**Activity:**
The required output is the line containing "grey cone F9 level 2 -> tan cone F9 level 2" and every line after it, transcribed exactly through the end of the data below.

**Recorded data:**
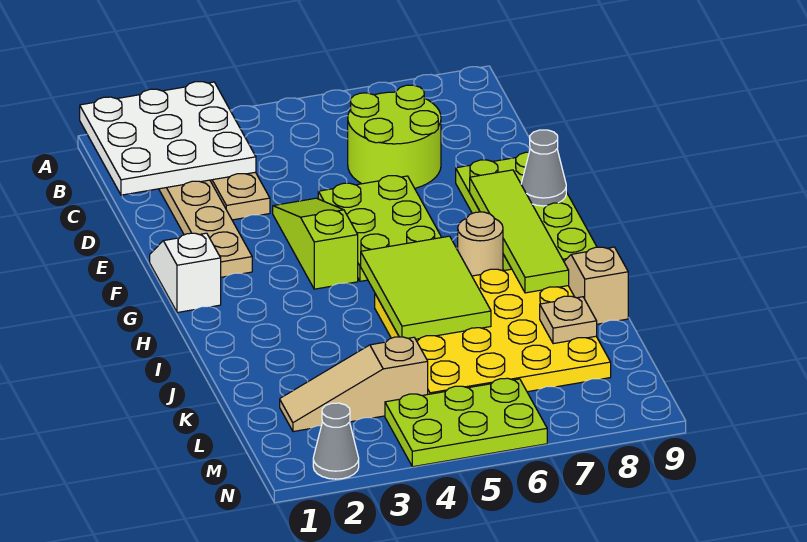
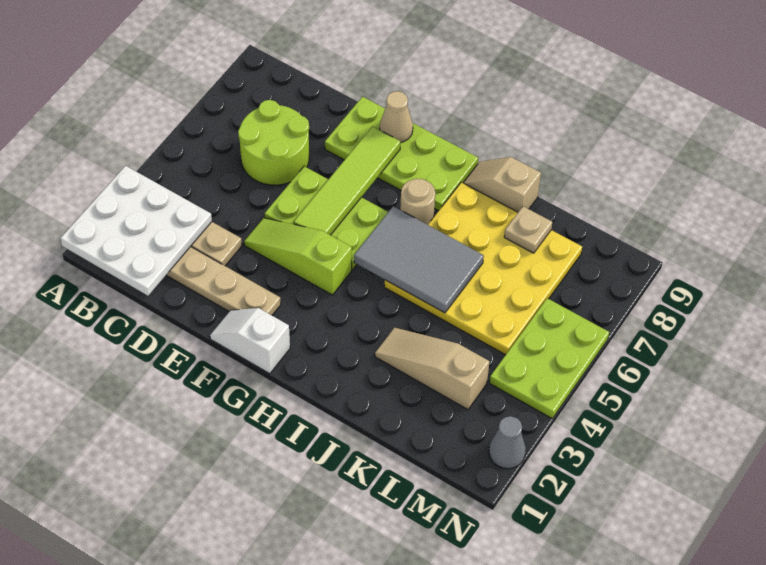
lime tile F8:I8 level 2 -> lime tile F5:F8 level 2
grey cone F9 level 2 -> tan cone F9 level 2
lime tile H5:J6 level 2 -> grey tile H5:J6 level 2
tan slope L2:L4 level 1 top 4 -> tan slope J3:L3 level 1 top L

**Finished task:**
grey cone F9 level 2 -> tan cone F9 level 2
lime tile H5:J6 level 2 -> grey tile H5:J6 level 2
tan slope L2:L4 level 1 top 4 -> tan slope J3:L3 level 1 top L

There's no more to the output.